Write out only the tail of the records, beginning at the line containing "grey pan [114,335,221,392]" and including the last line, exactly as written.

╭─ Records for the task

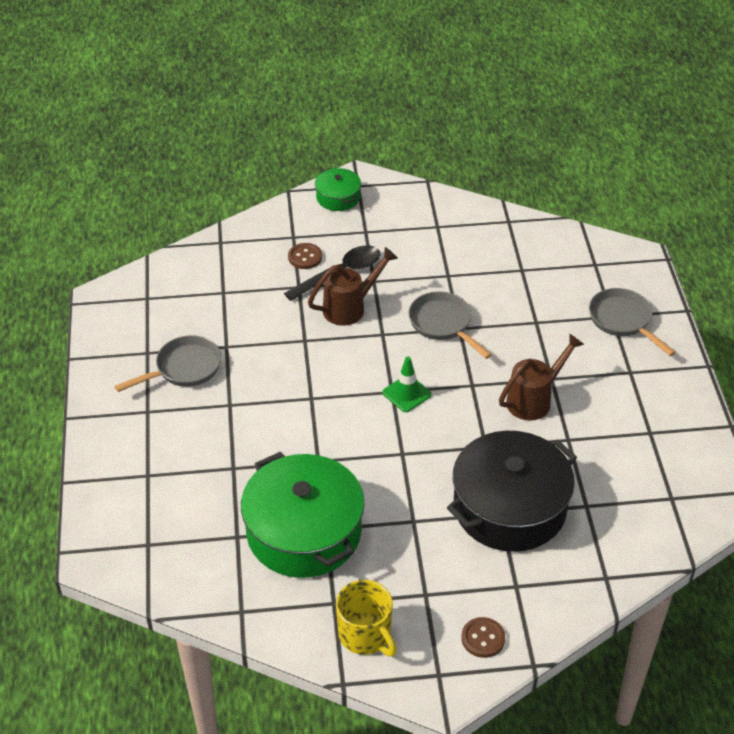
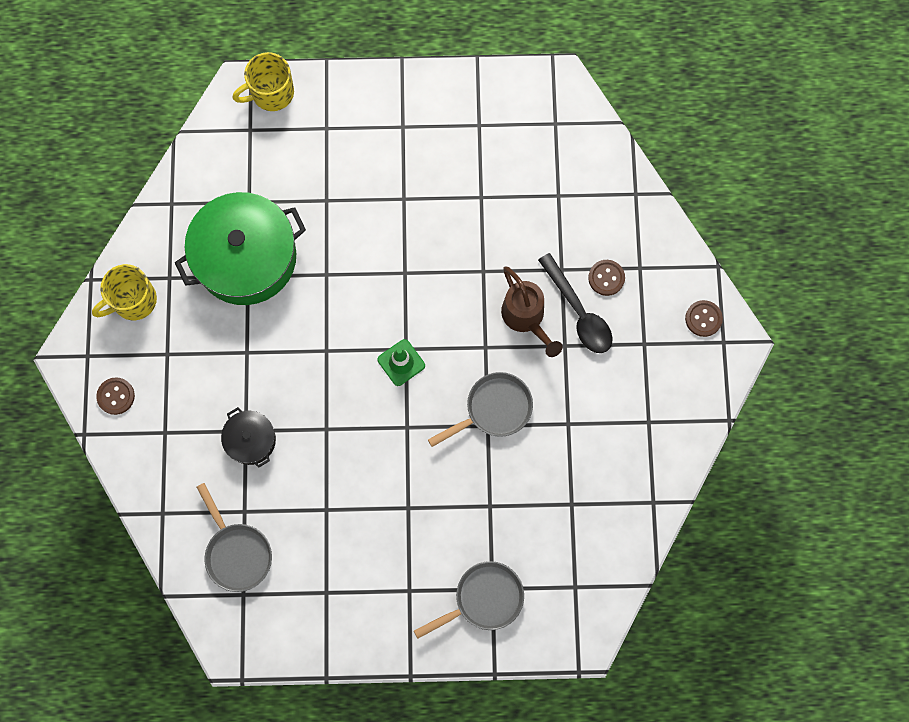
camera: 95 degrees right, 30 degrees up
grey pan [114,335,221,392] -> grey pan moved to [197,483,272,592]
green pot [315,168,361,211] -> brown button [685,300,723,337]
black pot [447,431,577,552] -> black pot [221,407,276,468], size x0.48
brown watering can [499,333,584,421] -> none
none -> yellow mug [233,52,294,111]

╰─

Task solution ::
grey pan [114,335,221,392] -> grey pan moved to [197,483,272,592]
green pot [315,168,361,211] -> brown button [685,300,723,337]
black pot [447,431,577,552] -> black pot [221,407,276,468], size x0.48
brown watering can [499,333,584,421] -> none
none -> yellow mug [233,52,294,111]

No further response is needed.